- **PROBLEM STATEMENT**
When you copy the entries, keep every word exactly as it is and drop the images.

####################

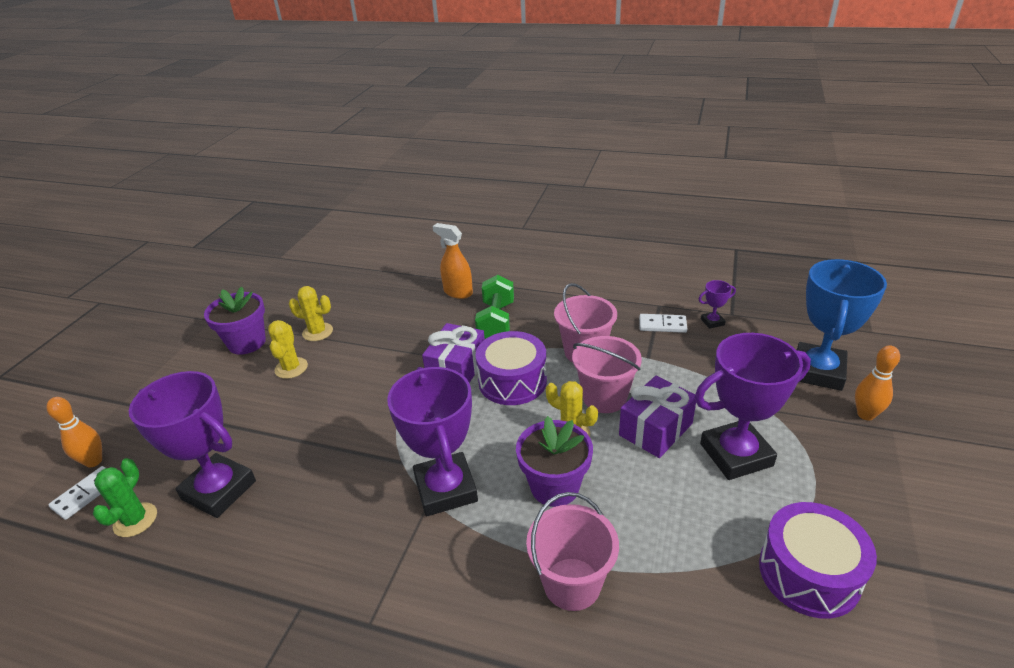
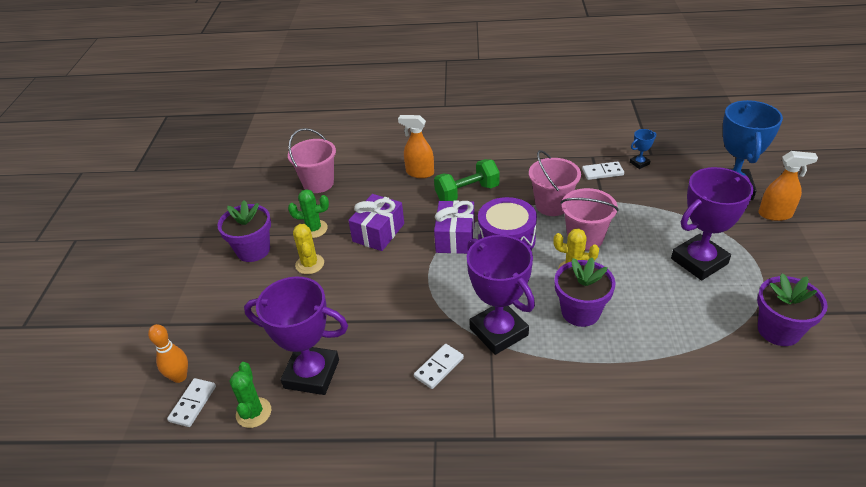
camera: 15 degrees left, 5 degrees up
(317, 332) = (314, 229): yellow cactus -> green cactus
(355, 516) = (439, 367): none -> white domino
(496, 322) = (467, 193): green dumbbell -> green dumbbell turned 75 degrees clockwise
(572, 583) = (626, 375): pink bucket -> pink bucket (318, 183)
(655, 429) = (634, 254): purple gift -> purple gift (378, 232)
(712, 322) = (639, 163): purple trophy -> blue trophy
(809, 573) = (778, 330): purple drum -> purple flower pot
(865, 414) = (775, 214): orange bowling pin -> orange spray bottle

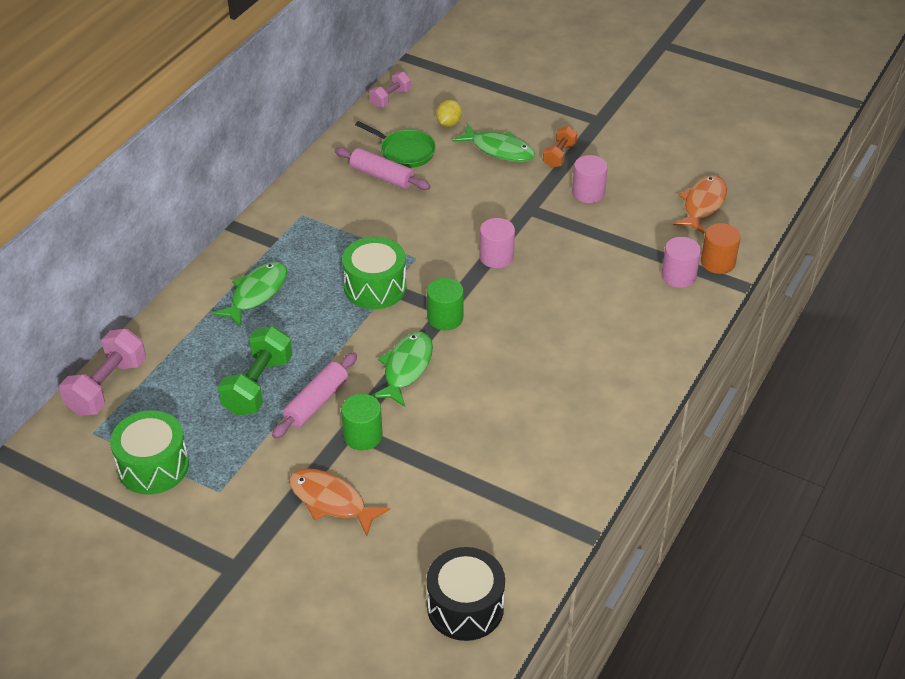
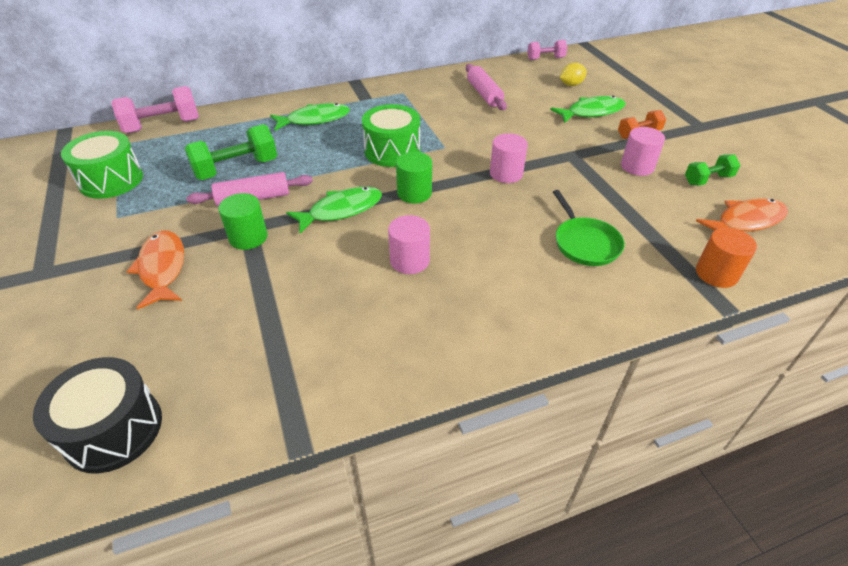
camera: 40 degrees right, 0 degrees up
(405, 152) = (518, 88): green pan -> green pan (585, 243)
(499, 150) = (591, 112): green fish -> green fish turned 90 degrees counterclockwise
(649, 178) = (708, 180): none -> green dumbbell
(678, 276) = (660, 264): pink cylinder -> pink cylinder (409, 261)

####################

- **YOUR RESPONSE**
camera: 15 degrees left, 5 degrees up
(317, 332) = (314, 229): yellow cactus -> green cactus
(355, 516) = (439, 367): none -> white domino
(496, 322) = (467, 193): green dumbbell -> green dumbbell turned 75 degrees clockwise
(572, 583) = (626, 375): pink bucket -> pink bucket (318, 183)
(655, 429) = (634, 254): purple gift -> purple gift (378, 232)
(712, 322) = (639, 163): purple trophy -> blue trophy
(809, 573) = (778, 330): purple drum -> purple flower pot
(865, 414) = (775, 214): orange bowling pin -> orange spray bottle

camera: 40 degrees right, 0 degrees up
(405, 152) = (518, 88): green pan -> green pan (585, 243)
(499, 150) = (591, 112): green fish -> green fish turned 90 degrees counterclockwise
(649, 178) = (708, 180): none -> green dumbbell
(678, 276) = (660, 264): pink cylinder -> pink cylinder (409, 261)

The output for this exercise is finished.